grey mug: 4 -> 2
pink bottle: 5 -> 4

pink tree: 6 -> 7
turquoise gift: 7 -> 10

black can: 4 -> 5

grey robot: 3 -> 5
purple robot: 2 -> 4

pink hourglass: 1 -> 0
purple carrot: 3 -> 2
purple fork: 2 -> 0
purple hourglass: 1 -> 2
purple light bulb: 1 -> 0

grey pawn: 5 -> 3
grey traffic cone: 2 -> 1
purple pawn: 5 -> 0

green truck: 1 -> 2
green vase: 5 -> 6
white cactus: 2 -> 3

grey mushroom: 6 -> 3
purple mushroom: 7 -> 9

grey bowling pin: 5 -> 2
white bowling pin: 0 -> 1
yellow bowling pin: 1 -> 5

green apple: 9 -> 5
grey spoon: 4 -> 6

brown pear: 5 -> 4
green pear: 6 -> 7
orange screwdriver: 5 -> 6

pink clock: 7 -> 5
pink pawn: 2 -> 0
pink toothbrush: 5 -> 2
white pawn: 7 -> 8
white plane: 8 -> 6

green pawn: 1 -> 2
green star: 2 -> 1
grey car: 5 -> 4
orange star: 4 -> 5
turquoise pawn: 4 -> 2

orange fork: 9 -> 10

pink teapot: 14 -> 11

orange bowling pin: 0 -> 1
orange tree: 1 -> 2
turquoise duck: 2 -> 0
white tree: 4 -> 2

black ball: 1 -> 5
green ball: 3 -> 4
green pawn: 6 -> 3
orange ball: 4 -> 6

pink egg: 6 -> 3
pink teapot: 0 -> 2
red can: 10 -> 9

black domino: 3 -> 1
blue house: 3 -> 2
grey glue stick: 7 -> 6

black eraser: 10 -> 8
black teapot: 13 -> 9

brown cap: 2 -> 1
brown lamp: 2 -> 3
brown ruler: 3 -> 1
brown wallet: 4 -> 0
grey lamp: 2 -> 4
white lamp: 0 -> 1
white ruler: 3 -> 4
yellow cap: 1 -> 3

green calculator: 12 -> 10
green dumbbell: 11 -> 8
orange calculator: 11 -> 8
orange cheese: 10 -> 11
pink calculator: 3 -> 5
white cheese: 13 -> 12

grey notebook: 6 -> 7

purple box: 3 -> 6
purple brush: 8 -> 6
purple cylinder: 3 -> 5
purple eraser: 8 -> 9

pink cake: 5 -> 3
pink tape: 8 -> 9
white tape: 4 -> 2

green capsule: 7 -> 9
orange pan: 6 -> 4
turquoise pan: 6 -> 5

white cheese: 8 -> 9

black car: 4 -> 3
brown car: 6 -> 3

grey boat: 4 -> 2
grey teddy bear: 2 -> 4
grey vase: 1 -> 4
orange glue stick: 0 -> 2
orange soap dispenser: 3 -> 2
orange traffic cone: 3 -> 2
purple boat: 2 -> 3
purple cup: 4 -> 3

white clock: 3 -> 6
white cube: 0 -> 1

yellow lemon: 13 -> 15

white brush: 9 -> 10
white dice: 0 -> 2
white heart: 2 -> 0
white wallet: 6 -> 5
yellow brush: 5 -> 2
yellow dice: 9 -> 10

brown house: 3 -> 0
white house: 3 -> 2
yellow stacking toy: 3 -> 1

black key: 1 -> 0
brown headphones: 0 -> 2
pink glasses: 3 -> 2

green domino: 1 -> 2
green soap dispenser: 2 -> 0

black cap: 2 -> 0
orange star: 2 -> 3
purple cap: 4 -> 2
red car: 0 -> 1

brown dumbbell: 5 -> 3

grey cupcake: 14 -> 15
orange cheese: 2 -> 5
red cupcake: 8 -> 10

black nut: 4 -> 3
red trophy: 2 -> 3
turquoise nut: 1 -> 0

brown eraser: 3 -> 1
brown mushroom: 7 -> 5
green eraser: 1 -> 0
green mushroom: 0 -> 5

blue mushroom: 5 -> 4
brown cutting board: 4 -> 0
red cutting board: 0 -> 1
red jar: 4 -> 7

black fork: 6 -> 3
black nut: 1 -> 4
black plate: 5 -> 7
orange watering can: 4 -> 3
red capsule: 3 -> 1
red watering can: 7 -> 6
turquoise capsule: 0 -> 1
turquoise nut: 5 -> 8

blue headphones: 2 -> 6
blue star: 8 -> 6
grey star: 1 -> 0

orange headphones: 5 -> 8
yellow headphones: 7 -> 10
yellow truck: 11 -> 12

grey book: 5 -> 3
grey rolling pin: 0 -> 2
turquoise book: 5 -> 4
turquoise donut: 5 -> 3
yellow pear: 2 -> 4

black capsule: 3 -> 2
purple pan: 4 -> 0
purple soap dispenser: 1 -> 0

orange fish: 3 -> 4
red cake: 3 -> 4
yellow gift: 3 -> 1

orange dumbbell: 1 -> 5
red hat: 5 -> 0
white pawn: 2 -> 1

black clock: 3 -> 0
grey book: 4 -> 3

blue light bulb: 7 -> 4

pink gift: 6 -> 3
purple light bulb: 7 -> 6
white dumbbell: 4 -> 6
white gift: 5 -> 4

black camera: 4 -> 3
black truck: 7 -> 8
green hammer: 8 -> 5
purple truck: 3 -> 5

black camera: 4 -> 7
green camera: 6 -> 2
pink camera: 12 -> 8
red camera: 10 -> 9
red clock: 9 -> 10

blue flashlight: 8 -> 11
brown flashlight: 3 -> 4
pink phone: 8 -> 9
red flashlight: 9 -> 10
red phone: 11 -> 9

◆ ◆ ◆ ◆

# Assignment
In full and without changes, repeat the listing.

# Task output
grey mug: 4 -> 2
pink bottle: 5 -> 4

pink tree: 6 -> 7
turquoise gift: 7 -> 10

black can: 4 -> 5

grey robot: 3 -> 5
purple robot: 2 -> 4

pink hourglass: 1 -> 0
purple carrot: 3 -> 2
purple fork: 2 -> 0
purple hourglass: 1 -> 2
purple light bulb: 1 -> 0

grey pawn: 5 -> 3
grey traffic cone: 2 -> 1
purple pawn: 5 -> 0

green truck: 1 -> 2
green vase: 5 -> 6
white cactus: 2 -> 3

grey mushroom: 6 -> 3
purple mushroom: 7 -> 9

grey bowling pin: 5 -> 2
white bowling pin: 0 -> 1
yellow bowling pin: 1 -> 5

green apple: 9 -> 5
grey spoon: 4 -> 6

brown pear: 5 -> 4
green pear: 6 -> 7
orange screwdriver: 5 -> 6

pink clock: 7 -> 5
pink pawn: 2 -> 0
pink toothbrush: 5 -> 2
white pawn: 7 -> 8
white plane: 8 -> 6

green pawn: 1 -> 2
green star: 2 -> 1
grey car: 5 -> 4
orange star: 4 -> 5
turquoise pawn: 4 -> 2

orange fork: 9 -> 10

pink teapot: 14 -> 11

orange bowling pin: 0 -> 1
orange tree: 1 -> 2
turquoise duck: 2 -> 0
white tree: 4 -> 2

black ball: 1 -> 5
green ball: 3 -> 4
green pawn: 6 -> 3
orange ball: 4 -> 6

pink egg: 6 -> 3
pink teapot: 0 -> 2
red can: 10 -> 9

black domino: 3 -> 1
blue house: 3 -> 2
grey glue stick: 7 -> 6

black eraser: 10 -> 8
black teapot: 13 -> 9

brown cap: 2 -> 1
brown lamp: 2 -> 3
brown ruler: 3 -> 1
brown wallet: 4 -> 0
grey lamp: 2 -> 4
white lamp: 0 -> 1
white ruler: 3 -> 4
yellow cap: 1 -> 3

green calculator: 12 -> 10
green dumbbell: 11 -> 8
orange calculator: 11 -> 8
orange cheese: 10 -> 11
pink calculator: 3 -> 5
white cheese: 13 -> 12

grey notebook: 6 -> 7

purple box: 3 -> 6
purple brush: 8 -> 6
purple cylinder: 3 -> 5
purple eraser: 8 -> 9

pink cake: 5 -> 3
pink tape: 8 -> 9
white tape: 4 -> 2

green capsule: 7 -> 9
orange pan: 6 -> 4
turquoise pan: 6 -> 5

white cheese: 8 -> 9

black car: 4 -> 3
brown car: 6 -> 3

grey boat: 4 -> 2
grey teddy bear: 2 -> 4
grey vase: 1 -> 4
orange glue stick: 0 -> 2
orange soap dispenser: 3 -> 2
orange traffic cone: 3 -> 2
purple boat: 2 -> 3
purple cup: 4 -> 3

white clock: 3 -> 6
white cube: 0 -> 1

yellow lemon: 13 -> 15

white brush: 9 -> 10
white dice: 0 -> 2
white heart: 2 -> 0
white wallet: 6 -> 5
yellow brush: 5 -> 2
yellow dice: 9 -> 10

brown house: 3 -> 0
white house: 3 -> 2
yellow stacking toy: 3 -> 1

black key: 1 -> 0
brown headphones: 0 -> 2
pink glasses: 3 -> 2

green domino: 1 -> 2
green soap dispenser: 2 -> 0

black cap: 2 -> 0
orange star: 2 -> 3
purple cap: 4 -> 2
red car: 0 -> 1

brown dumbbell: 5 -> 3

grey cupcake: 14 -> 15
orange cheese: 2 -> 5
red cupcake: 8 -> 10

black nut: 4 -> 3
red trophy: 2 -> 3
turquoise nut: 1 -> 0

brown eraser: 3 -> 1
brown mushroom: 7 -> 5
green eraser: 1 -> 0
green mushroom: 0 -> 5

blue mushroom: 5 -> 4
brown cutting board: 4 -> 0
red cutting board: 0 -> 1
red jar: 4 -> 7

black fork: 6 -> 3
black nut: 1 -> 4
black plate: 5 -> 7
orange watering can: 4 -> 3
red capsule: 3 -> 1
red watering can: 7 -> 6
turquoise capsule: 0 -> 1
turquoise nut: 5 -> 8

blue headphones: 2 -> 6
blue star: 8 -> 6
grey star: 1 -> 0

orange headphones: 5 -> 8
yellow headphones: 7 -> 10
yellow truck: 11 -> 12

grey book: 5 -> 3
grey rolling pin: 0 -> 2
turquoise book: 5 -> 4
turquoise donut: 5 -> 3
yellow pear: 2 -> 4

black capsule: 3 -> 2
purple pan: 4 -> 0
purple soap dispenser: 1 -> 0

orange fish: 3 -> 4
red cake: 3 -> 4
yellow gift: 3 -> 1

orange dumbbell: 1 -> 5
red hat: 5 -> 0
white pawn: 2 -> 1

black clock: 3 -> 0
grey book: 4 -> 3

blue light bulb: 7 -> 4

pink gift: 6 -> 3
purple light bulb: 7 -> 6
white dumbbell: 4 -> 6
white gift: 5 -> 4

black camera: 4 -> 3
black truck: 7 -> 8
green hammer: 8 -> 5
purple truck: 3 -> 5

black camera: 4 -> 7
green camera: 6 -> 2
pink camera: 12 -> 8
red camera: 10 -> 9
red clock: 9 -> 10

blue flashlight: 8 -> 11
brown flashlight: 3 -> 4
pink phone: 8 -> 9
red flashlight: 9 -> 10
red phone: 11 -> 9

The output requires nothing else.